• EXERCISE REQUIREMENTS: Answer with the exact lines of the following material from the one containing "AUDIO1 pin RX: D12 -> D13" through the one containing "HALL2: SS49E -> KY-003", both end lines included.

╭─ PROVIDED ENTRIES

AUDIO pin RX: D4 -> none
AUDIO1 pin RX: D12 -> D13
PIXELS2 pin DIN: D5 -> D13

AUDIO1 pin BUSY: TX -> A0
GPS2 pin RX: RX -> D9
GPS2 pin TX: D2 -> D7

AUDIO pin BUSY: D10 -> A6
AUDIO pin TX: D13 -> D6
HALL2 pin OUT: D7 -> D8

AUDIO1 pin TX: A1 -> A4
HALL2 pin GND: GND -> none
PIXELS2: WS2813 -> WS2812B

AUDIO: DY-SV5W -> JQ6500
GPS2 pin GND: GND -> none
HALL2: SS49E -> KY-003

╰─
╭─ PROVIDED ENTRIES

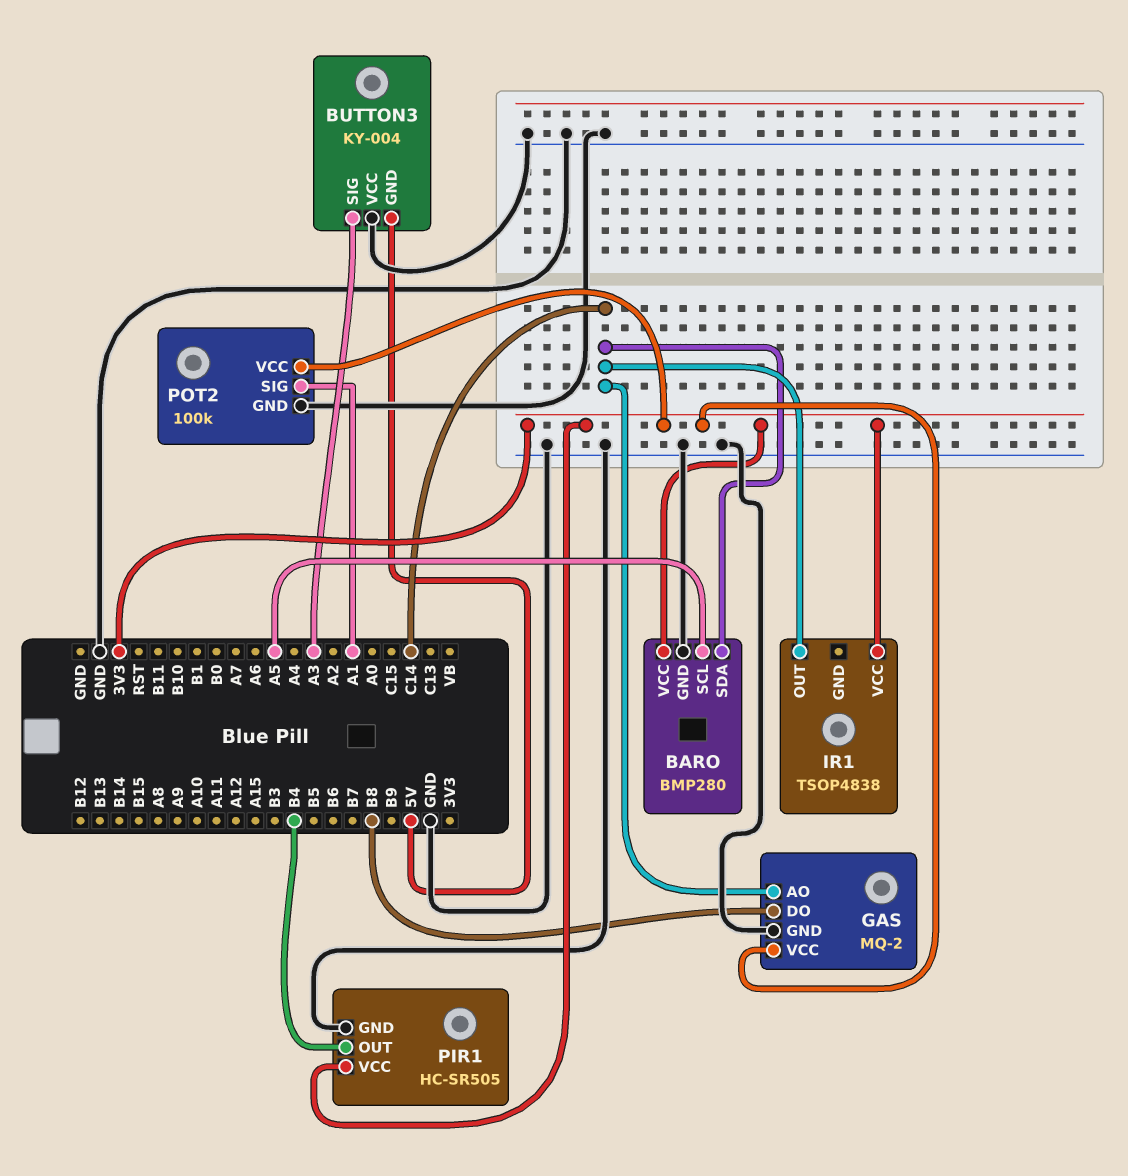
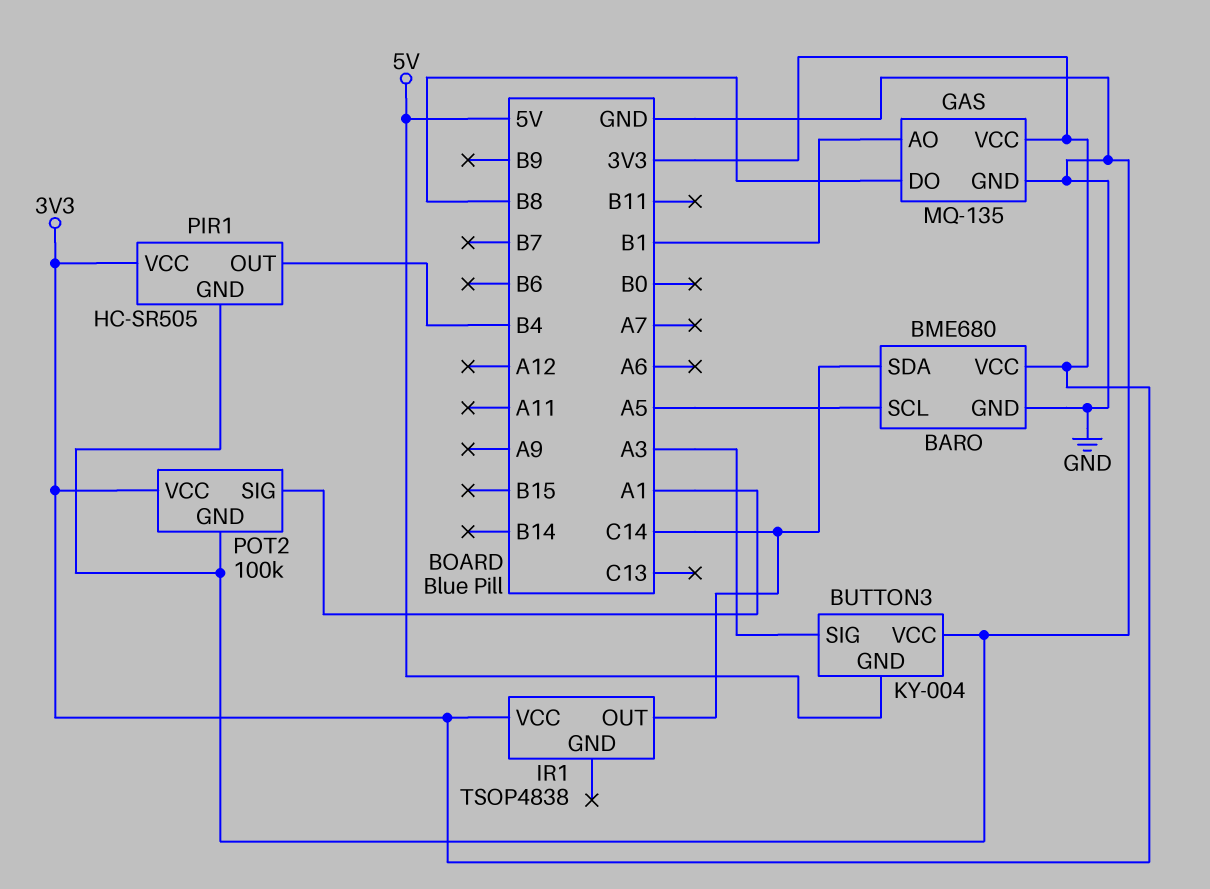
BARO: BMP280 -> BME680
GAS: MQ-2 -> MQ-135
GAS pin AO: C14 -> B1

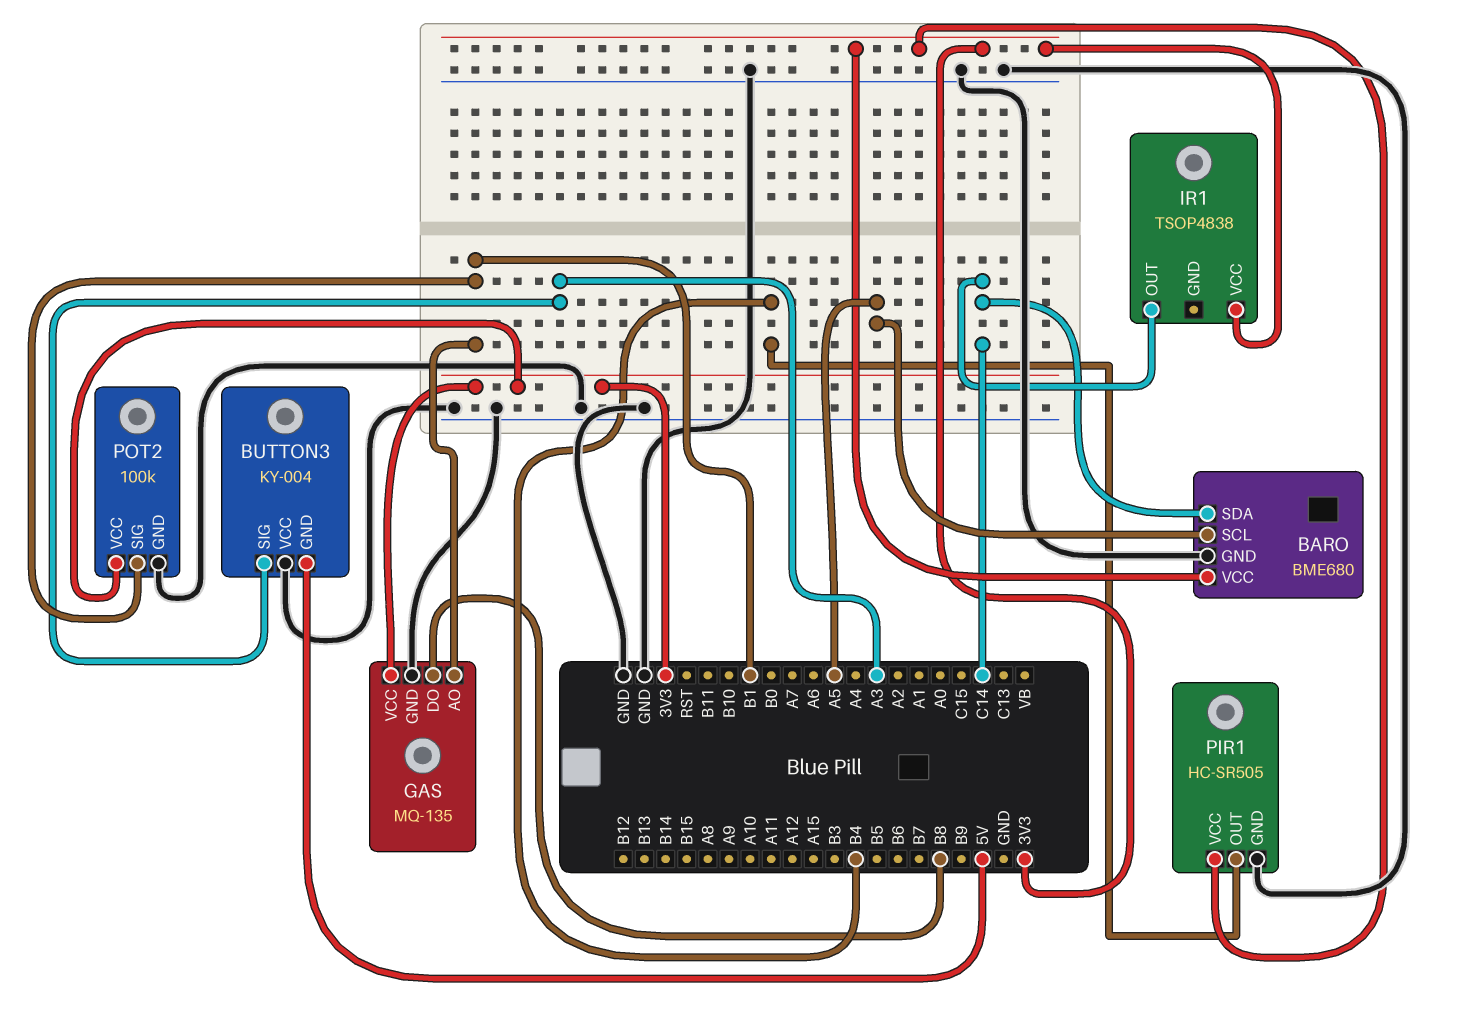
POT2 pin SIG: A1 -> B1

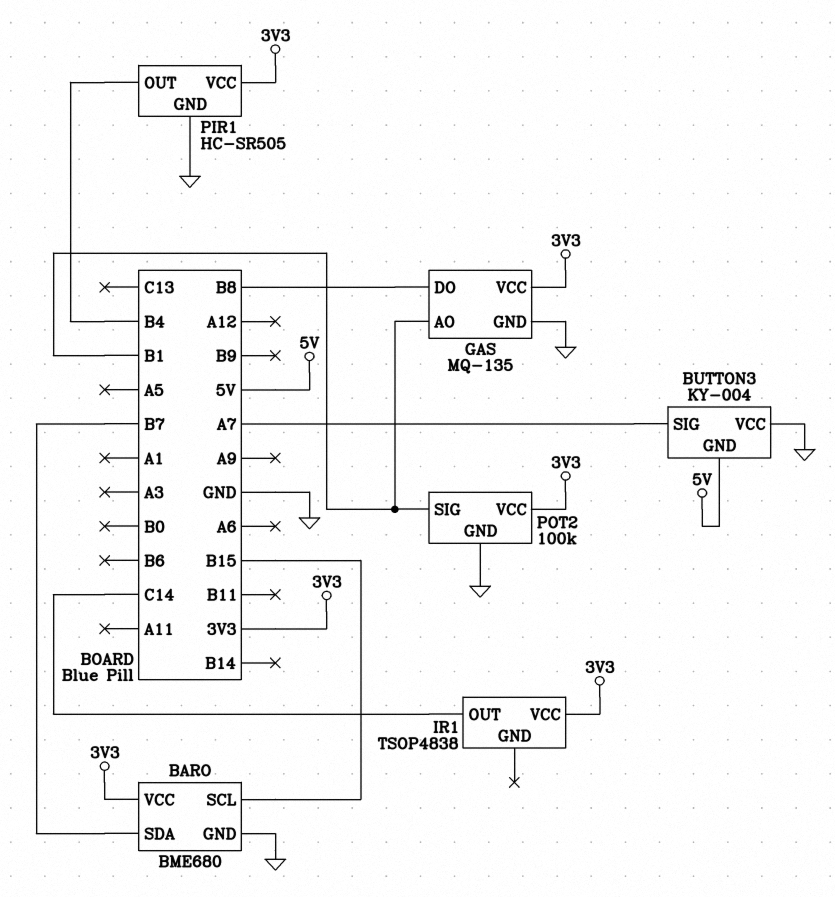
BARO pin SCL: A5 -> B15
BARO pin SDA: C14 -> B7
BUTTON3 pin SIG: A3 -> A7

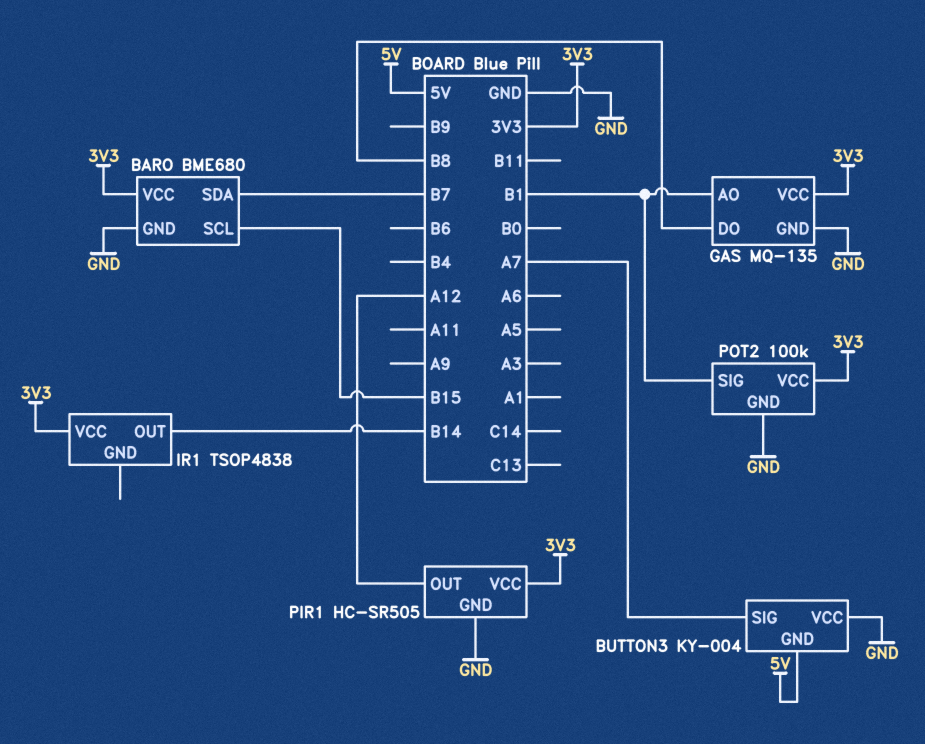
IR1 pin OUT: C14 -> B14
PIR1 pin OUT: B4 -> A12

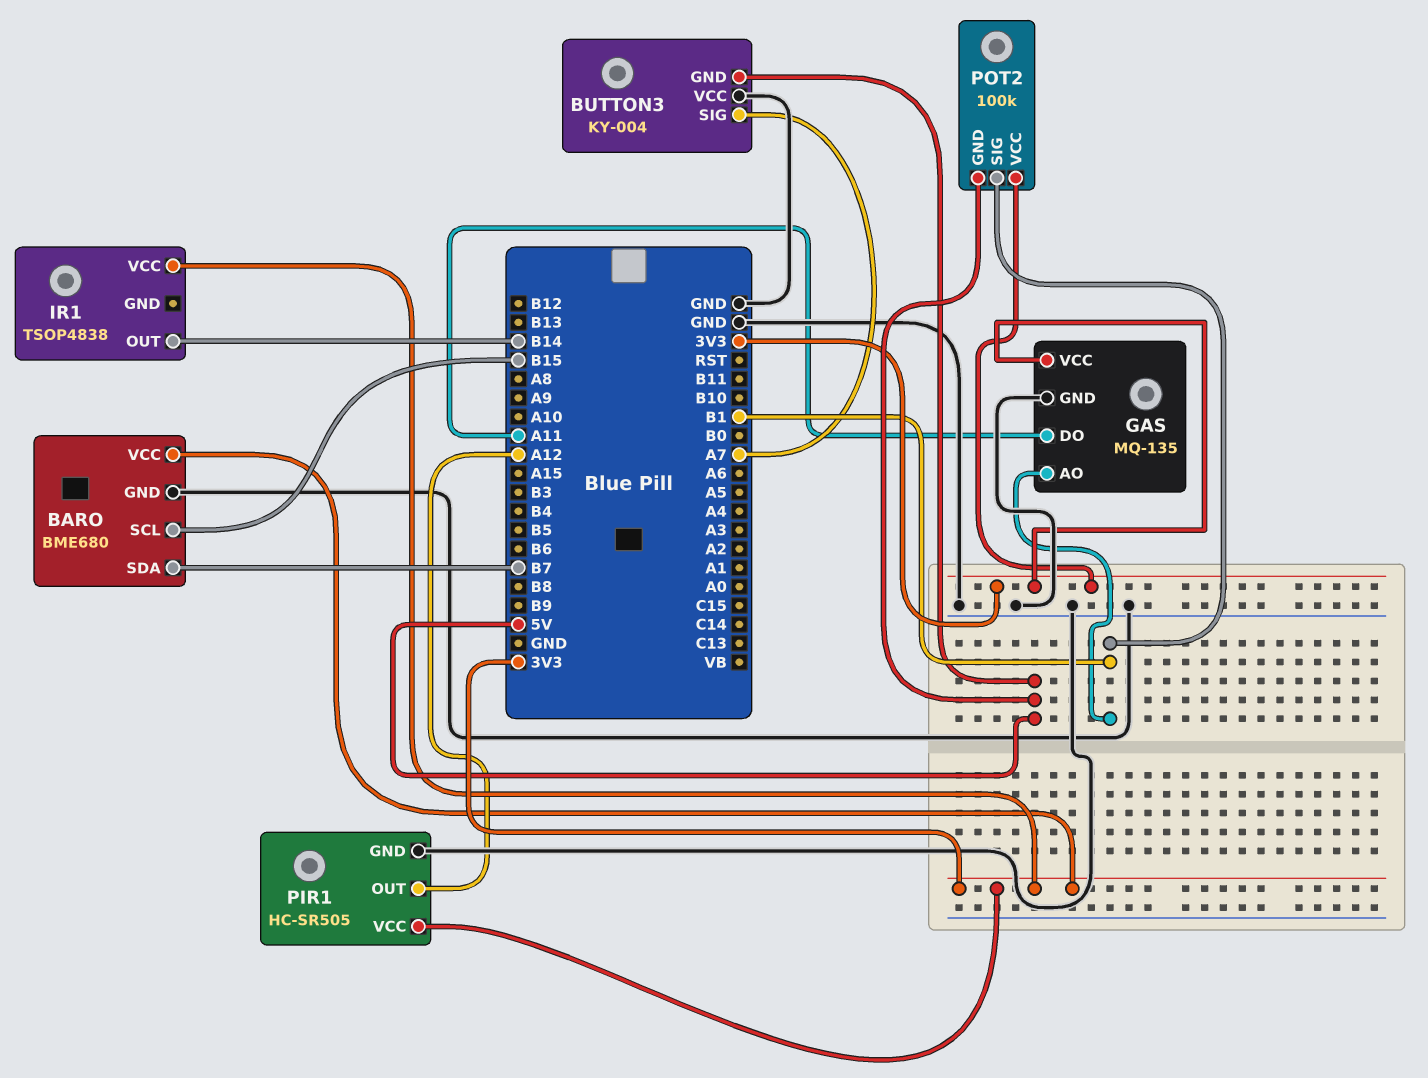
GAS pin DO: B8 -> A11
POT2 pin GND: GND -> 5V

╰─

• RESPONSE AREA:
AUDIO1 pin RX: D12 -> D13
PIXELS2 pin DIN: D5 -> D13

AUDIO1 pin BUSY: TX -> A0
GPS2 pin RX: RX -> D9
GPS2 pin TX: D2 -> D7

AUDIO pin BUSY: D10 -> A6
AUDIO pin TX: D13 -> D6
HALL2 pin OUT: D7 -> D8

AUDIO1 pin TX: A1 -> A4
HALL2 pin GND: GND -> none
PIXELS2: WS2813 -> WS2812B

AUDIO: DY-SV5W -> JQ6500
GPS2 pin GND: GND -> none
HALL2: SS49E -> KY-003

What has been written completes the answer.